> [Task to carry out]:
Can you copy the stretch from the line that contains "Image resolution: width=952" through the end of the rows, word for word, with the pictures left out?

* * * * *

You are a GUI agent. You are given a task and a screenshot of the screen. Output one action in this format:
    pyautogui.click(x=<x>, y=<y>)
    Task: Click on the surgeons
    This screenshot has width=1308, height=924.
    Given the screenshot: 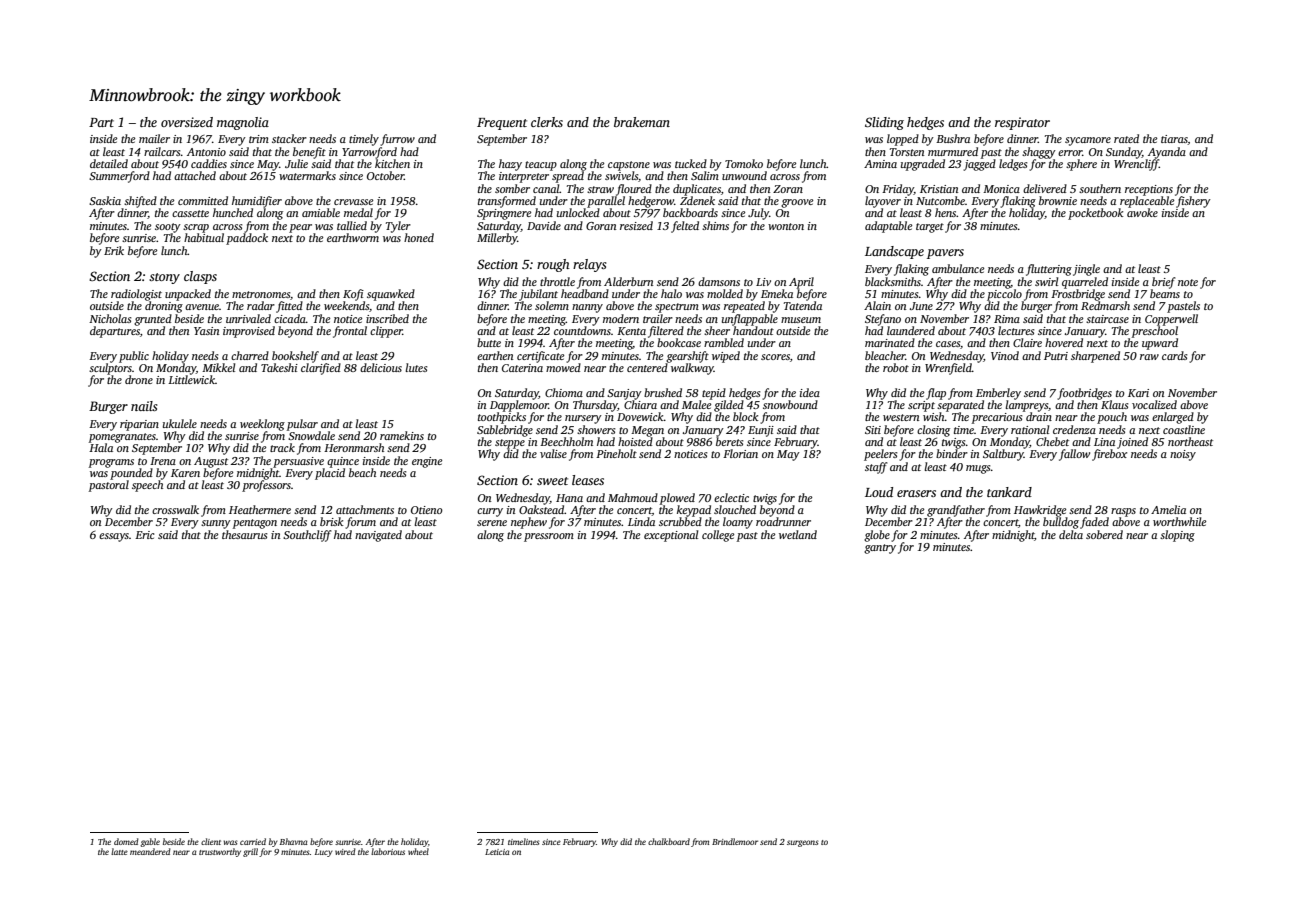 What is the action you would take?
    pyautogui.click(x=802, y=843)
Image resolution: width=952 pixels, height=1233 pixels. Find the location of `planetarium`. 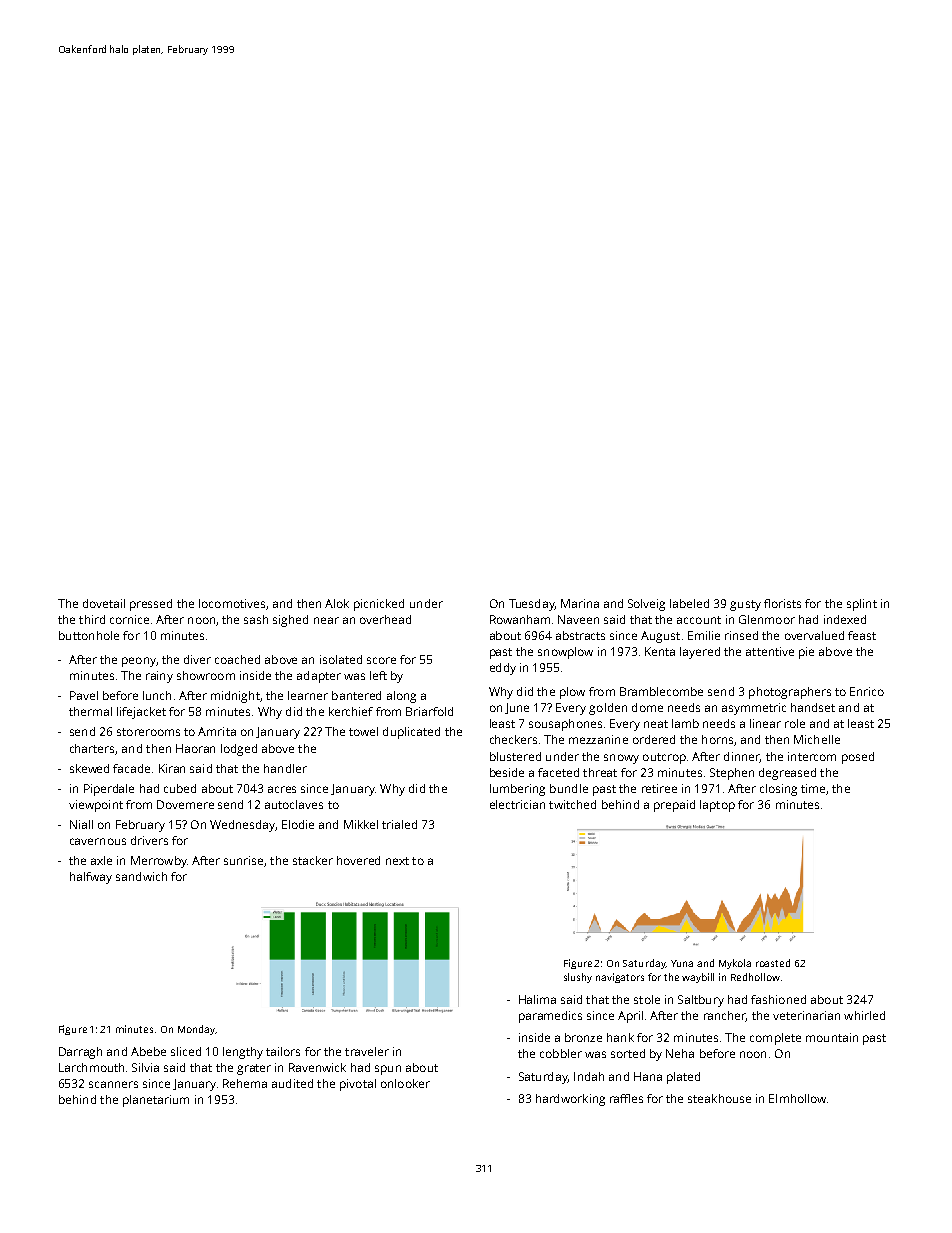

planetarium is located at coordinates (156, 1101).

* * * * *

> [Result]:
Image resolution: width=952 pixels, height=1233 pixels. Find the location of `planetarium`. 

planetarium is located at coordinates (156, 1101).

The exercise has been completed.